#### Provided records:
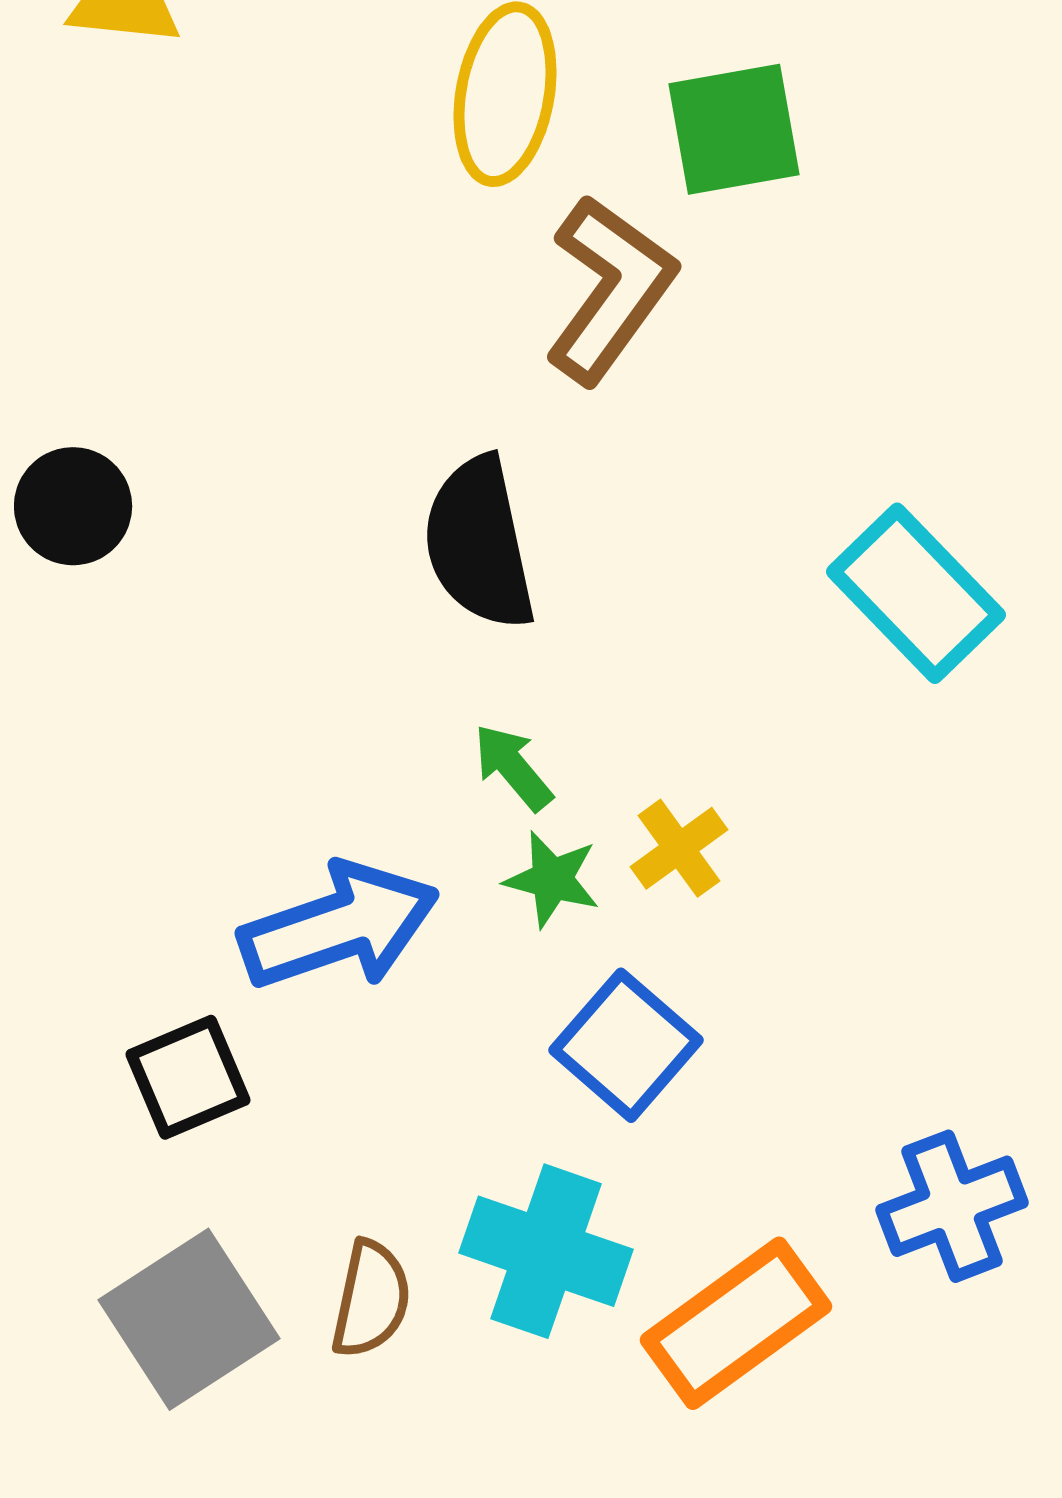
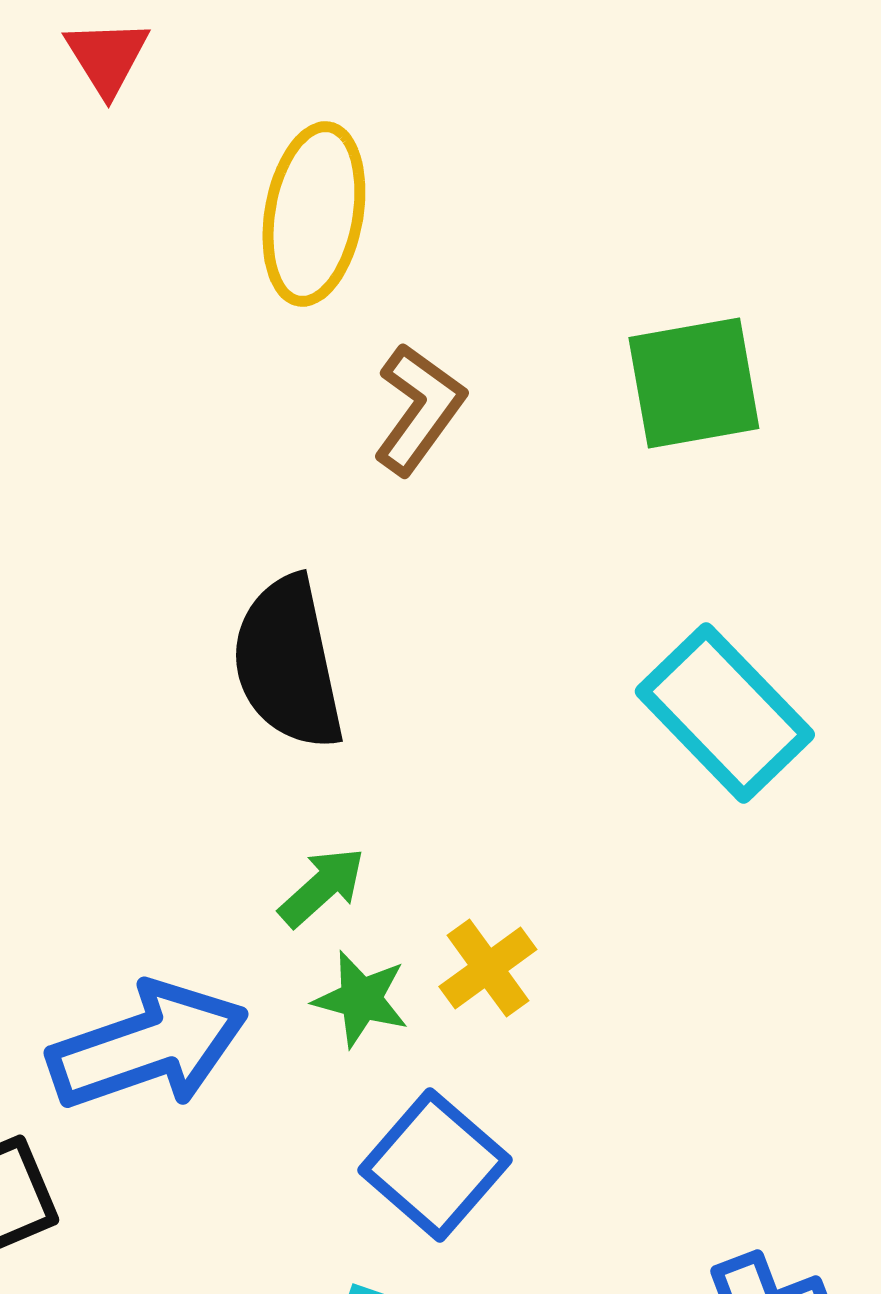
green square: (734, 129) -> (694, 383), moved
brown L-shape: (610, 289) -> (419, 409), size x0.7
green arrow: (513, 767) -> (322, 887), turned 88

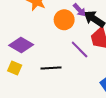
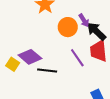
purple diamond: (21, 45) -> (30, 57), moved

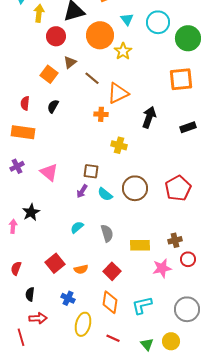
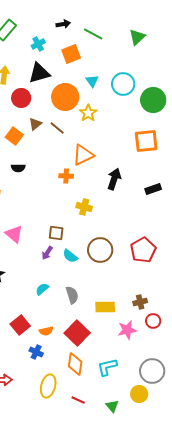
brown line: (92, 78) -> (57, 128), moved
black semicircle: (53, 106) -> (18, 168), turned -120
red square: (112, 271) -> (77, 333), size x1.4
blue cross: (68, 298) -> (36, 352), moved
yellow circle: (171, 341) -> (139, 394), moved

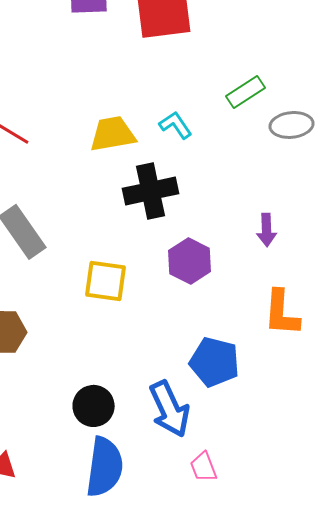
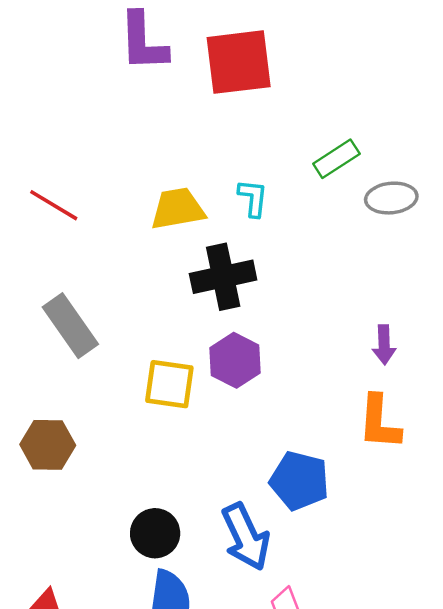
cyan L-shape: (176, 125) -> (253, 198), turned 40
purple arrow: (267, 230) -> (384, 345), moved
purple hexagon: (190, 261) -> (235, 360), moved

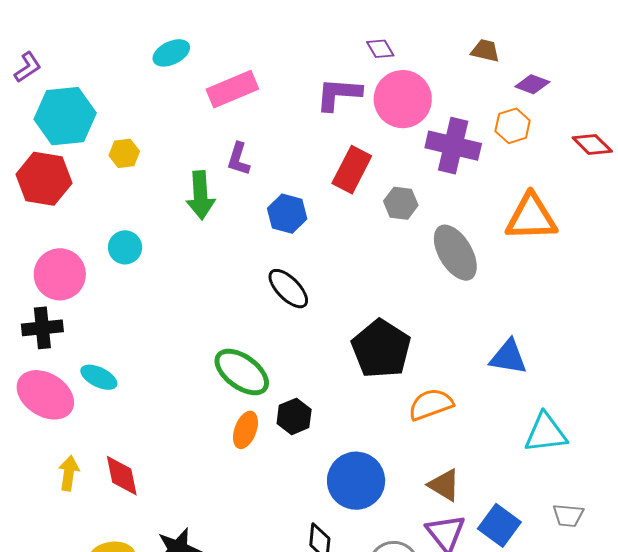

#### Exercise objective:
Leave out every picture and copy verbatim the lines running from the line containing "brown line: (92, 78) -> (57, 128), moved" through the final line of the data.

#### Response:
brown line: (92, 78) -> (57, 128), moved
black semicircle: (53, 106) -> (18, 168), turned -120
red square: (112, 271) -> (77, 333), size x1.4
blue cross: (68, 298) -> (36, 352), moved
yellow circle: (171, 341) -> (139, 394), moved

cyan L-shape: (176, 125) -> (253, 198), turned 40
purple arrow: (267, 230) -> (384, 345), moved
purple hexagon: (190, 261) -> (235, 360), moved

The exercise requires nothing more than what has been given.